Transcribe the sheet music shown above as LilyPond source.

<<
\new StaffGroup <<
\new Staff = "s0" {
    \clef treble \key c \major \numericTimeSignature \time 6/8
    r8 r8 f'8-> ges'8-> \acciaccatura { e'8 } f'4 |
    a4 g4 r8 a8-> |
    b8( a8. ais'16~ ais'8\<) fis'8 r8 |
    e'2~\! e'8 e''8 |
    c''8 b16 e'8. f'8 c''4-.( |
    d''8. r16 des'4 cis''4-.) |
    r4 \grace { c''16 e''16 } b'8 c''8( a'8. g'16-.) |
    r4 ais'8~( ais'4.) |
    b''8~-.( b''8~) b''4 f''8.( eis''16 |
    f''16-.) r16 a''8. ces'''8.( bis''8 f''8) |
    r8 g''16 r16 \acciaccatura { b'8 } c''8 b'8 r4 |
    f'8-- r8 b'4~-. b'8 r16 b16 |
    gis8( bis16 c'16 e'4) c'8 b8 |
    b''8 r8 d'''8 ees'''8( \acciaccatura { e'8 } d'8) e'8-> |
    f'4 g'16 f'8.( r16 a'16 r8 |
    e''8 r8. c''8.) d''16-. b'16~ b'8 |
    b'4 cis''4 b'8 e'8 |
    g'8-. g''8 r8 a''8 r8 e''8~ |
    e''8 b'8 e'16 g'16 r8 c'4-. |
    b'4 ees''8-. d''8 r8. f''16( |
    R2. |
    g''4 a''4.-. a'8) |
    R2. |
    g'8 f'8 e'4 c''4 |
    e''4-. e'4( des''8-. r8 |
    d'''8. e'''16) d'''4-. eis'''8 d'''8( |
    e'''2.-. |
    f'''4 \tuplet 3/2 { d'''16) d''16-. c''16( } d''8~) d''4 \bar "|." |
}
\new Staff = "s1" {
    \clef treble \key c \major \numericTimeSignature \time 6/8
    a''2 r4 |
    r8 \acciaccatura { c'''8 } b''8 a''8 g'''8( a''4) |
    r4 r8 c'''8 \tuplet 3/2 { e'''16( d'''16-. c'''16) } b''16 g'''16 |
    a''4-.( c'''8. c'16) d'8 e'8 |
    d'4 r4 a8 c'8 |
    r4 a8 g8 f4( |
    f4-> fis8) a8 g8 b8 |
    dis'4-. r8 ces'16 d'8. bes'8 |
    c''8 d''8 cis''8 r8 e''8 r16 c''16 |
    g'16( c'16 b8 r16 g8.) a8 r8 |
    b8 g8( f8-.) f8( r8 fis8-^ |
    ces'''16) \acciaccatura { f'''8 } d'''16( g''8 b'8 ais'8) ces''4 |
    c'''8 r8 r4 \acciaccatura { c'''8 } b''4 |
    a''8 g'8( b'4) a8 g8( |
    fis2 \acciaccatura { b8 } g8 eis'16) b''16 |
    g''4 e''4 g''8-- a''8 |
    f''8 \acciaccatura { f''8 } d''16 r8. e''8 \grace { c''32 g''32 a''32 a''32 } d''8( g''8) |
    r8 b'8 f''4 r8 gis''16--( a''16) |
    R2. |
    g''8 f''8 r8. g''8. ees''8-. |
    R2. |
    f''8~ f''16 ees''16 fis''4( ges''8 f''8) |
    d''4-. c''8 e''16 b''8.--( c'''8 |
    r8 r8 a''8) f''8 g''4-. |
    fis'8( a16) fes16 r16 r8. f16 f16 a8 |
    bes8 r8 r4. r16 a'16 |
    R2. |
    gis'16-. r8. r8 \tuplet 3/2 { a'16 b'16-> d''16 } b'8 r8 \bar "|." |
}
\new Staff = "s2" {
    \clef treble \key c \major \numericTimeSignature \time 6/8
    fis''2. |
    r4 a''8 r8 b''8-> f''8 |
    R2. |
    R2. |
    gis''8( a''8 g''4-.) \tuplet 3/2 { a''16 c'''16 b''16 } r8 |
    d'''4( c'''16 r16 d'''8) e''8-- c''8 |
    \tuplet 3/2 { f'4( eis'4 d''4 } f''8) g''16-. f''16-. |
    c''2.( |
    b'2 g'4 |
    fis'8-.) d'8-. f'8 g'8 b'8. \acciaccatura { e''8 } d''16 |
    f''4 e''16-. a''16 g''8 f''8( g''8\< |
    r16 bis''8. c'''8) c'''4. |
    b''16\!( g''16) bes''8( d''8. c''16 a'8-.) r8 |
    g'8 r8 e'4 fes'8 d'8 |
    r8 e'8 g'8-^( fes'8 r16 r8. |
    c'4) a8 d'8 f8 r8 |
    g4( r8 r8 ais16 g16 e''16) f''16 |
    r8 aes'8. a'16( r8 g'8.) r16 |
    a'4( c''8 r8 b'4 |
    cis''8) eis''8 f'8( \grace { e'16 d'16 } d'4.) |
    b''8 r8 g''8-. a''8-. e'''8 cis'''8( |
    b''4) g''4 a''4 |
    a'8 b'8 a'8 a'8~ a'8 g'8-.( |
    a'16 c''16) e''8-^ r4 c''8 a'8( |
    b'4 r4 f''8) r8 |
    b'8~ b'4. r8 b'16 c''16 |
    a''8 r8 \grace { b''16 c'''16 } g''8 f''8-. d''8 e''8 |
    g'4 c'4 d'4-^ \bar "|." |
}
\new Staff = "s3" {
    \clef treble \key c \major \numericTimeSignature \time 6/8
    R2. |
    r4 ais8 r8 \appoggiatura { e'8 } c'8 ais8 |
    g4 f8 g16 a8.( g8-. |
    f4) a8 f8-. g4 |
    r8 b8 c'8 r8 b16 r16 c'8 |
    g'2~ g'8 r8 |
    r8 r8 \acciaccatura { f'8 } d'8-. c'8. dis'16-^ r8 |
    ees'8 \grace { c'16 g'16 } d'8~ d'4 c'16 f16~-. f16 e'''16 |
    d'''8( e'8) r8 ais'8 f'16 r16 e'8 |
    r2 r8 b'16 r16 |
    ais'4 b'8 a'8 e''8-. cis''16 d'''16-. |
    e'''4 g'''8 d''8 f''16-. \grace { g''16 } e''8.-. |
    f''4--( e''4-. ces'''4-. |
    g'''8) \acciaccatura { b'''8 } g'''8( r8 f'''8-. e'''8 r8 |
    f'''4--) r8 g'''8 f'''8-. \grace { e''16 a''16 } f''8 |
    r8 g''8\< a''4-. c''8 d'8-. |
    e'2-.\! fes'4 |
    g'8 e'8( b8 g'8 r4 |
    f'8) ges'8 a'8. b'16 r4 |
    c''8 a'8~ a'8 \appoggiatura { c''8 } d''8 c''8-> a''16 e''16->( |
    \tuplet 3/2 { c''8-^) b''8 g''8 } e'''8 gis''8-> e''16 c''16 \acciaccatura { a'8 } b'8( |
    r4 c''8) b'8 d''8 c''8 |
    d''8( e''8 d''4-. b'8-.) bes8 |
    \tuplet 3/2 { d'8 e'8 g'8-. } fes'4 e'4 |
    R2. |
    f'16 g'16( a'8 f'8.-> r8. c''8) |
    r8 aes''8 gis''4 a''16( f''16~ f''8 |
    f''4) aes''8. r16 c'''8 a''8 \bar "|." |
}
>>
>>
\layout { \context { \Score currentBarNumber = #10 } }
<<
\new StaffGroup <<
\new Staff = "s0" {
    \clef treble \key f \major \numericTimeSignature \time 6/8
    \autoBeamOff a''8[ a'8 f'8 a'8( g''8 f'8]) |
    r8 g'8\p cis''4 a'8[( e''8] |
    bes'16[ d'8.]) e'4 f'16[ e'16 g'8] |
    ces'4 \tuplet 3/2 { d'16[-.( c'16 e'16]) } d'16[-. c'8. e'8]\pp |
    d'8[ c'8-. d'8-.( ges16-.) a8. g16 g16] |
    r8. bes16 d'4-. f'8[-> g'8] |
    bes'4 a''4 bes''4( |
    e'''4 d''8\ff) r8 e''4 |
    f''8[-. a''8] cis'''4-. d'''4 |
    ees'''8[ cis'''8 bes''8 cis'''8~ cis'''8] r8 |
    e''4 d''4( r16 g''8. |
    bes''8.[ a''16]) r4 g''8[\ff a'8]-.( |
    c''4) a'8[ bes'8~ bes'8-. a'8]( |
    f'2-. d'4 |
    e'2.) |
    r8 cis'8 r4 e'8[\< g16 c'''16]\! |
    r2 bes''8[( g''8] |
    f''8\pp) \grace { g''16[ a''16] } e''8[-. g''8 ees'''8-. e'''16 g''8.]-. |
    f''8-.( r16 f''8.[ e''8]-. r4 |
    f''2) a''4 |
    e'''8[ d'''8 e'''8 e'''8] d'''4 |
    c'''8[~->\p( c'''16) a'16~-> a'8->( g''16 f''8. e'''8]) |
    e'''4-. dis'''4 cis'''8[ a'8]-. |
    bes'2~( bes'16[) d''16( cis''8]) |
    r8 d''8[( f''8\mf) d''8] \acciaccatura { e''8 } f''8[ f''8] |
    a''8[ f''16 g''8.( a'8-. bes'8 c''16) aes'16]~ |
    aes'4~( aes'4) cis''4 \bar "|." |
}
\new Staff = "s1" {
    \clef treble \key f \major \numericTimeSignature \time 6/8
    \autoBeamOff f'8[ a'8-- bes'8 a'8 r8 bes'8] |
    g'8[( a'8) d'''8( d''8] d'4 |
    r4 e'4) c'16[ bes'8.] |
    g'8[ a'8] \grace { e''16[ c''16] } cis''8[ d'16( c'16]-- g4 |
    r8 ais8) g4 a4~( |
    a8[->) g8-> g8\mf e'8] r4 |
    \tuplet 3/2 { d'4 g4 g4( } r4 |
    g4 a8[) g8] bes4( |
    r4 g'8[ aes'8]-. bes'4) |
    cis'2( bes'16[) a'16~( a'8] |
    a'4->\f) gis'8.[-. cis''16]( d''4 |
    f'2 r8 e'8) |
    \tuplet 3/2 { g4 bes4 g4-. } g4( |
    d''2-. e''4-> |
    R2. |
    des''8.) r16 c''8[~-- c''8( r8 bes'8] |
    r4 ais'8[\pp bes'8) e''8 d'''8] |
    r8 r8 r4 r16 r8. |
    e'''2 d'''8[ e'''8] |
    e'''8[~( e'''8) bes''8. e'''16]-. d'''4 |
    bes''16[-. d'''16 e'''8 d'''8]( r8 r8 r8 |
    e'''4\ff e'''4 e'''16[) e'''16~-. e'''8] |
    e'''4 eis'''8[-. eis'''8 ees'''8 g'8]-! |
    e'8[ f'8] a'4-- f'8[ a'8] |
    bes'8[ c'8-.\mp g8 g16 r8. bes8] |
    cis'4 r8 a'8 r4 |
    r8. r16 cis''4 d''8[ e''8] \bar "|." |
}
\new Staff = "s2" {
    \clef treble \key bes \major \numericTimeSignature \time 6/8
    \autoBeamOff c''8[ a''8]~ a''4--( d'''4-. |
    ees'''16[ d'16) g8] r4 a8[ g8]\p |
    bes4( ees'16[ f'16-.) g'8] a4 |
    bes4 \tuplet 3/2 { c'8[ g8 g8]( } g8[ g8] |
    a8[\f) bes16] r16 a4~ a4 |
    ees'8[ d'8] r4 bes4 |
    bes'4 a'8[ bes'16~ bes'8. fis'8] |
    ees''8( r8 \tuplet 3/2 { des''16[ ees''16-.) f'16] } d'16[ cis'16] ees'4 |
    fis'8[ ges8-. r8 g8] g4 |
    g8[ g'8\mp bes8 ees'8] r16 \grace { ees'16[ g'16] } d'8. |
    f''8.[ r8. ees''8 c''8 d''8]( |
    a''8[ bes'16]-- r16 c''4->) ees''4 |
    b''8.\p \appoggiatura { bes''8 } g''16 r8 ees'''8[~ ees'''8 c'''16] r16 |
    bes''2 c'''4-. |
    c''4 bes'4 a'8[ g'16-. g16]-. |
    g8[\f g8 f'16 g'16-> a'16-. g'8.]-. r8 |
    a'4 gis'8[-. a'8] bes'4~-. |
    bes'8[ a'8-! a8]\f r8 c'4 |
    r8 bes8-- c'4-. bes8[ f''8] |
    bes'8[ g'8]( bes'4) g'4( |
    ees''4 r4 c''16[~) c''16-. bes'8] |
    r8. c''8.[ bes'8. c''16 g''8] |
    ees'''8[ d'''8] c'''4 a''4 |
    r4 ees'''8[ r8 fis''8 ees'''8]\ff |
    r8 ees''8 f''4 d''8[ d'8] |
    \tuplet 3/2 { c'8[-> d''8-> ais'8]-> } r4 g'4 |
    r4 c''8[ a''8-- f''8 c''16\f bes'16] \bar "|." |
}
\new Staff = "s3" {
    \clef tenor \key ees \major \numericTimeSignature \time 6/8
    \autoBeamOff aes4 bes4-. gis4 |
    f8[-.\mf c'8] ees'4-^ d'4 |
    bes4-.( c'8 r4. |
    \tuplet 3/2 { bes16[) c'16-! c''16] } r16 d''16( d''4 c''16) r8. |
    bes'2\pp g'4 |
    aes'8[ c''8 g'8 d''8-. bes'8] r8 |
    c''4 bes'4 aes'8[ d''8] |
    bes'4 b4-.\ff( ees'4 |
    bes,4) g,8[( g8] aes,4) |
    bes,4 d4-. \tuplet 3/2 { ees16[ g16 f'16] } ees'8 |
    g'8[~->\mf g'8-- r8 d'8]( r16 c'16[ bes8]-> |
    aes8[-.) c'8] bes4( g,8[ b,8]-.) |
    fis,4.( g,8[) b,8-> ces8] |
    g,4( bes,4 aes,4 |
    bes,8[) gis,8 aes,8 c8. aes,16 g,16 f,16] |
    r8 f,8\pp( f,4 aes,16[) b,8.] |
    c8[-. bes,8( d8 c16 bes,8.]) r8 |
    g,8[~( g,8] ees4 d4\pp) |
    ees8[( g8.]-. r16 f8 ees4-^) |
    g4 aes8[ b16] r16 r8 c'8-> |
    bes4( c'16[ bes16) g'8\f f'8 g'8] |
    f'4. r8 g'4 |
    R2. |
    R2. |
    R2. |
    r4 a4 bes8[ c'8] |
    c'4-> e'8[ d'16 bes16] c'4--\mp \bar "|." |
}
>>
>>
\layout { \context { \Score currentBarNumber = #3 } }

# # # # #

### THE REQUEST:
Which lines in the data above contain the string "layout"? Pull out every one of them, treating uppercase and lowercase as different.

### RESPONSE:
\layout { \context { \Score currentBarNumber = #10 } }
\layout { \context { \Score currentBarNumber = #3 } }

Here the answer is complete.